PROBLEM REQUIREMENTS:
Go through the data below and return each line where the string "none" appears.

Stored dataset items:

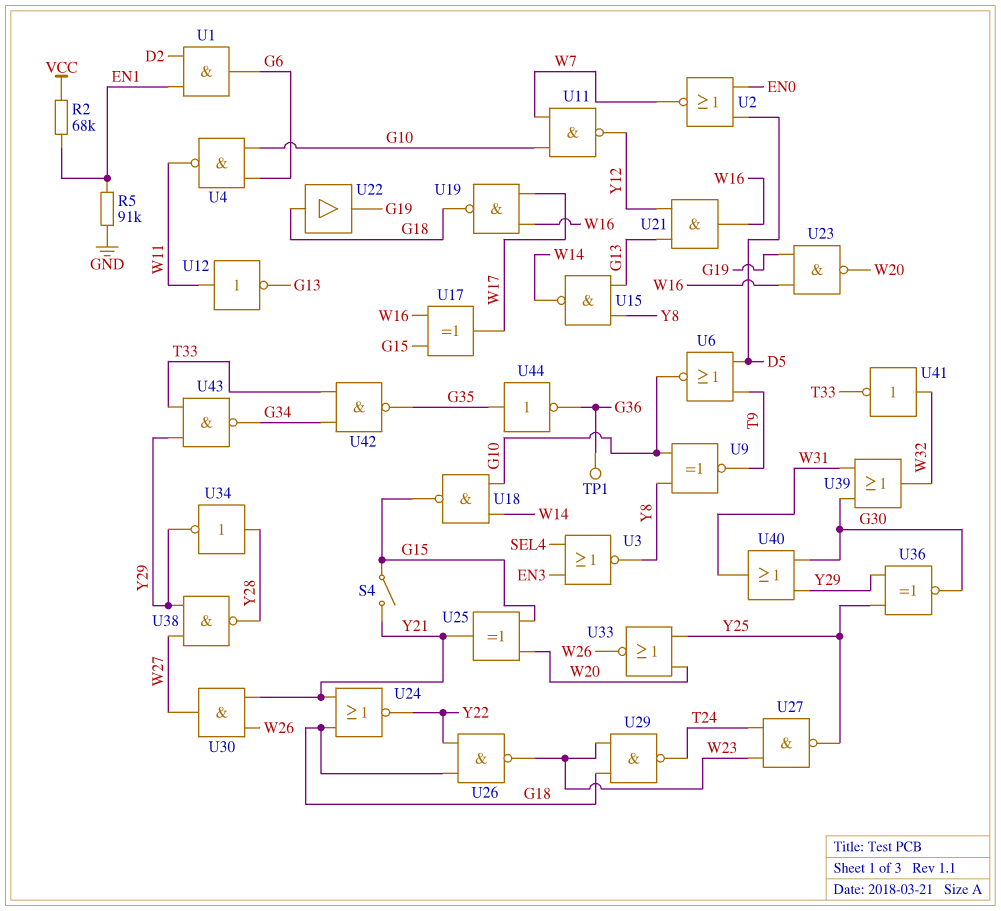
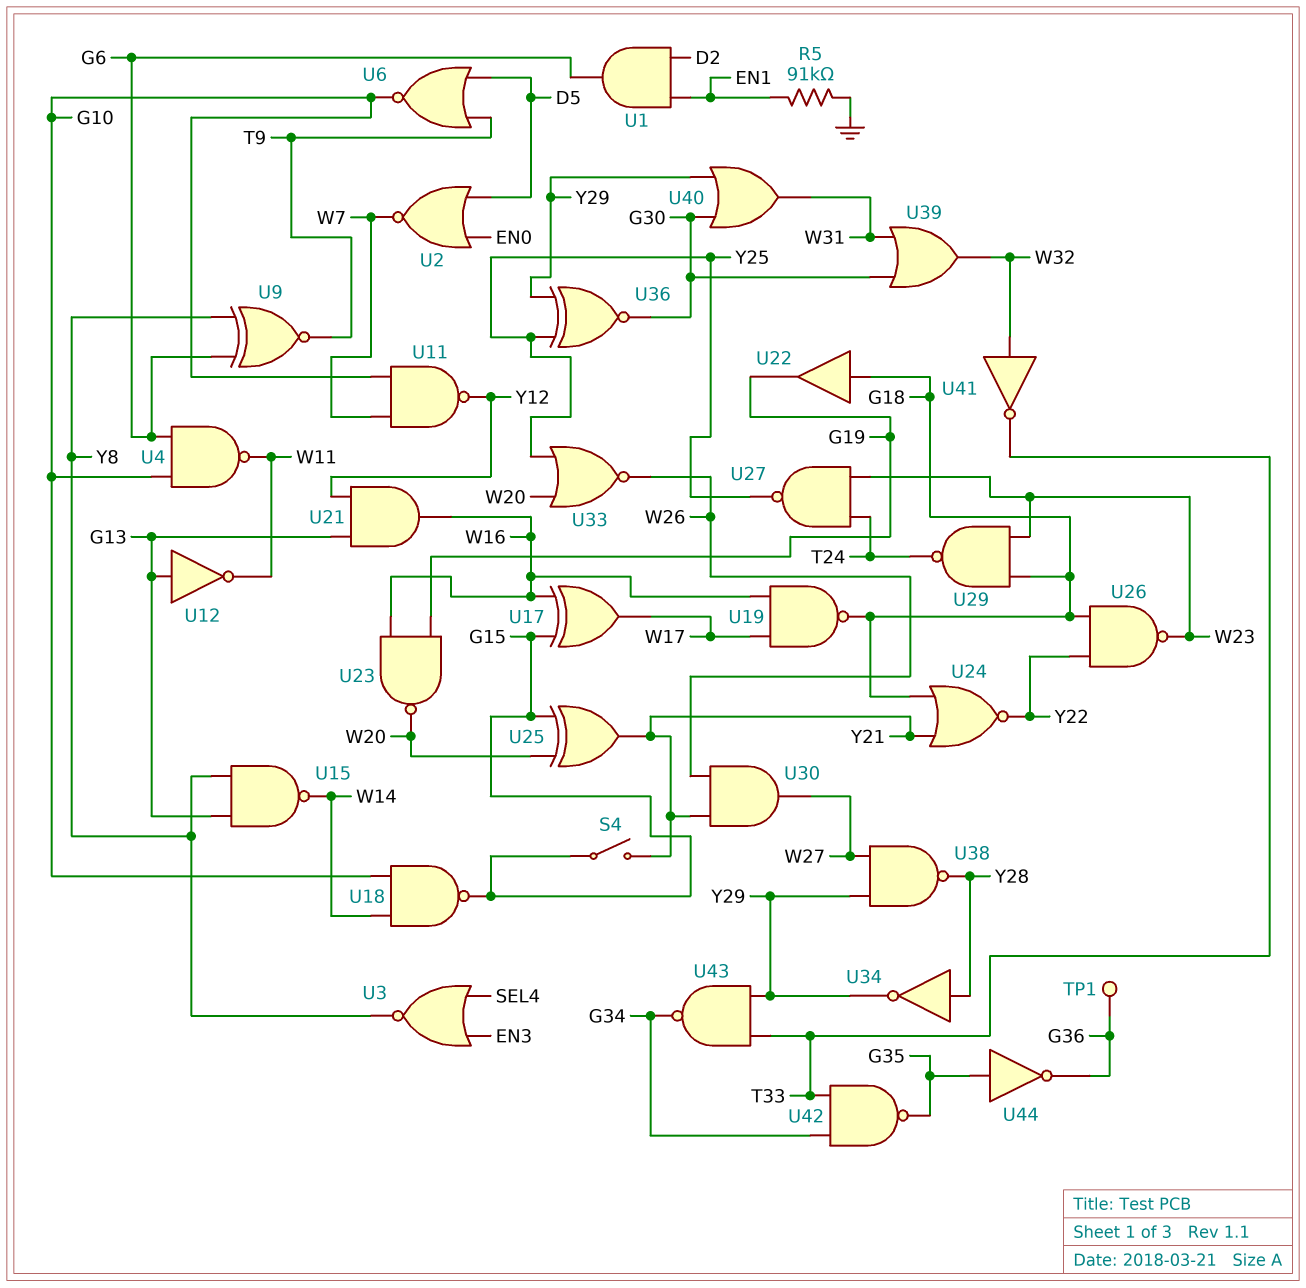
R2: 68k (EN1, VCC) -> none
U9: XNOR (in G10, in Y8, out T9) -> XNOR (in G6, in Y8, out T9)
U12: NOT (in W11, out G13) -> NOT (in G13, out W11)

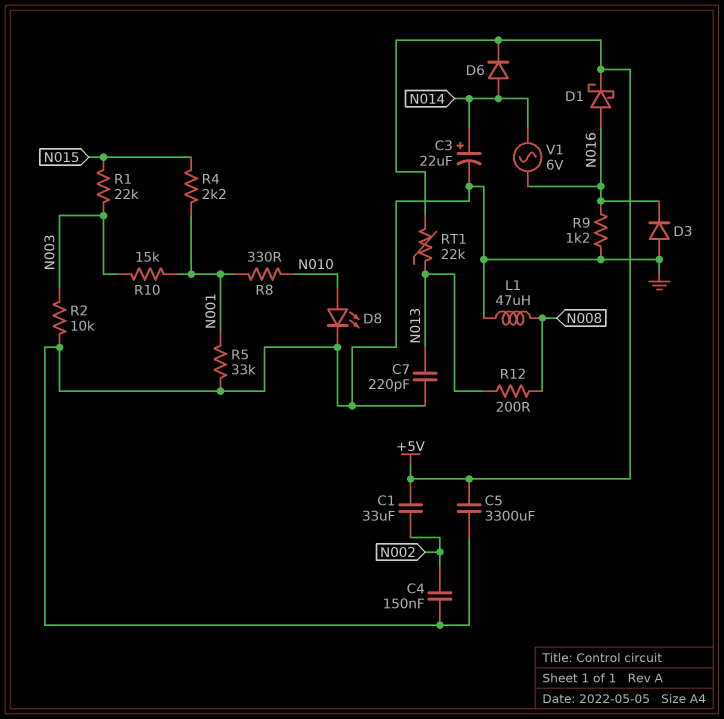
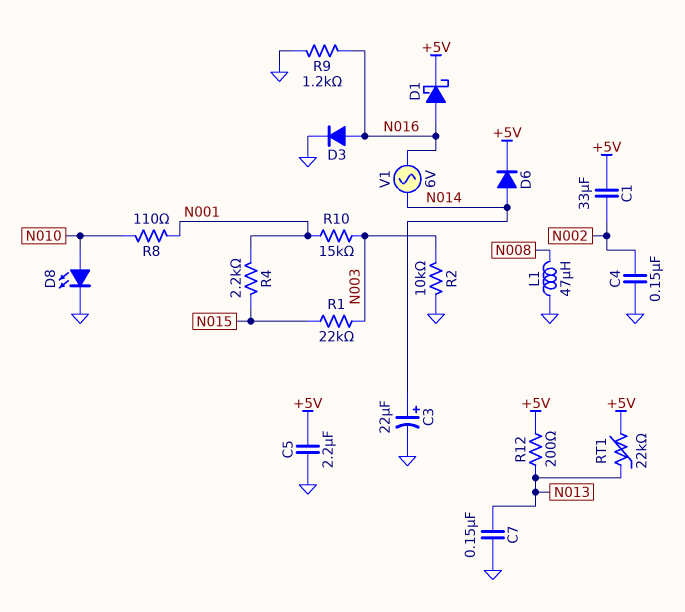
C5: 3300uF (+5V, GND) -> 2.2uF (+5V, GND)
C7: 220pF (GND, N013) -> 150nF (GND, N013)
D3: diode (A GND, K N016) -> diode (A N016, K GND)
R5: 33k (GND, N001) -> none
R8: 330 (N001, N010) -> 110 (N001, N010)
R12: 200 (N008, N013) -> 200 (+5V, N013)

EXPECTED ANSWER:
R2: 68k (EN1, VCC) -> none
R5: 33k (GND, N001) -> none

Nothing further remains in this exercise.